Work required: Pictures aside, quote the whole listing exactly.

Available data:

== == ==

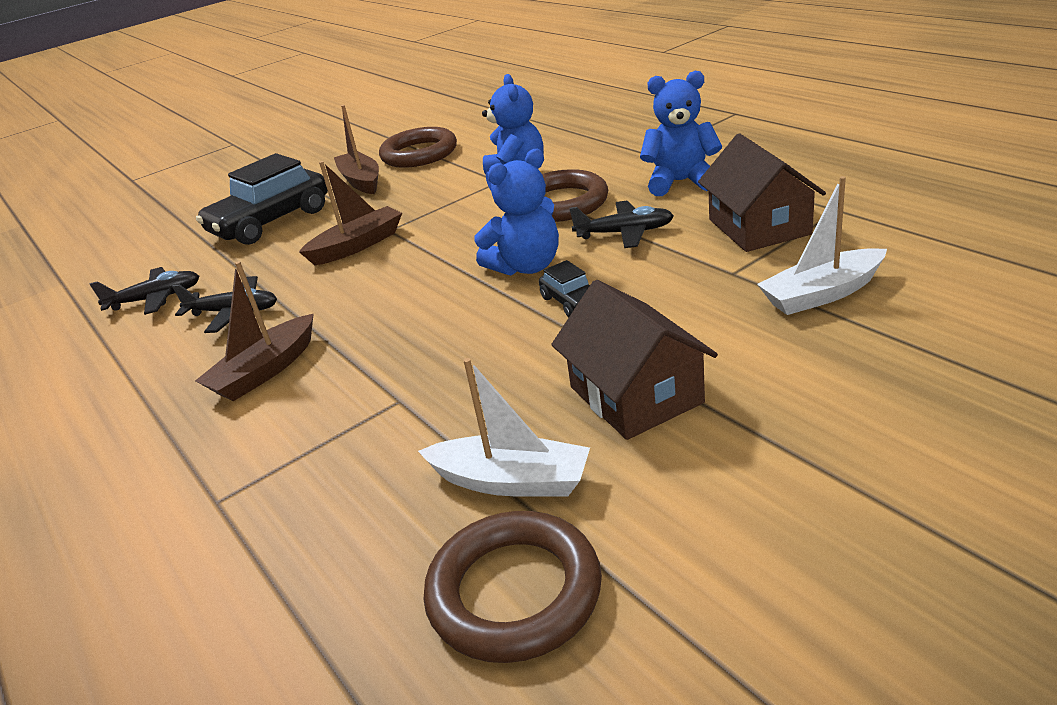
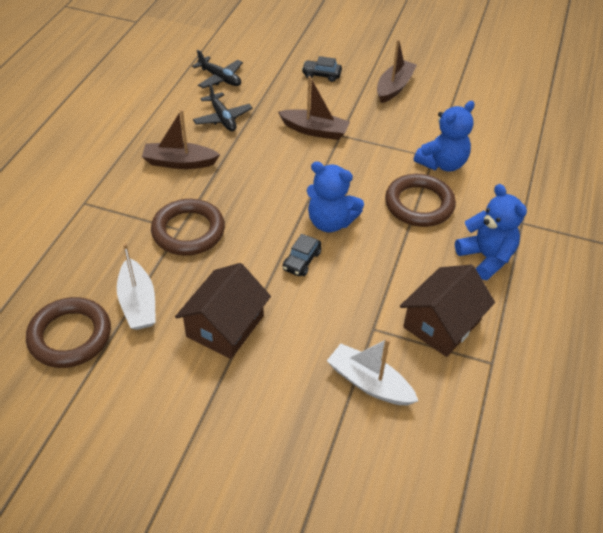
camera: 50 degrees right, 15 degrees up
(271, 222) = (321, 75): black car -> black car, size x0.46
(419, 154) = (449, 95): brown ring -> brown ring (188, 231)
(624, 233) = (396, 254): black plane -> none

== == ==

Response area:
camera: 50 degrees right, 15 degrees up
(271, 222) = (321, 75): black car -> black car, size x0.46
(419, 154) = (449, 95): brown ring -> brown ring (188, 231)
(624, 233) = (396, 254): black plane -> none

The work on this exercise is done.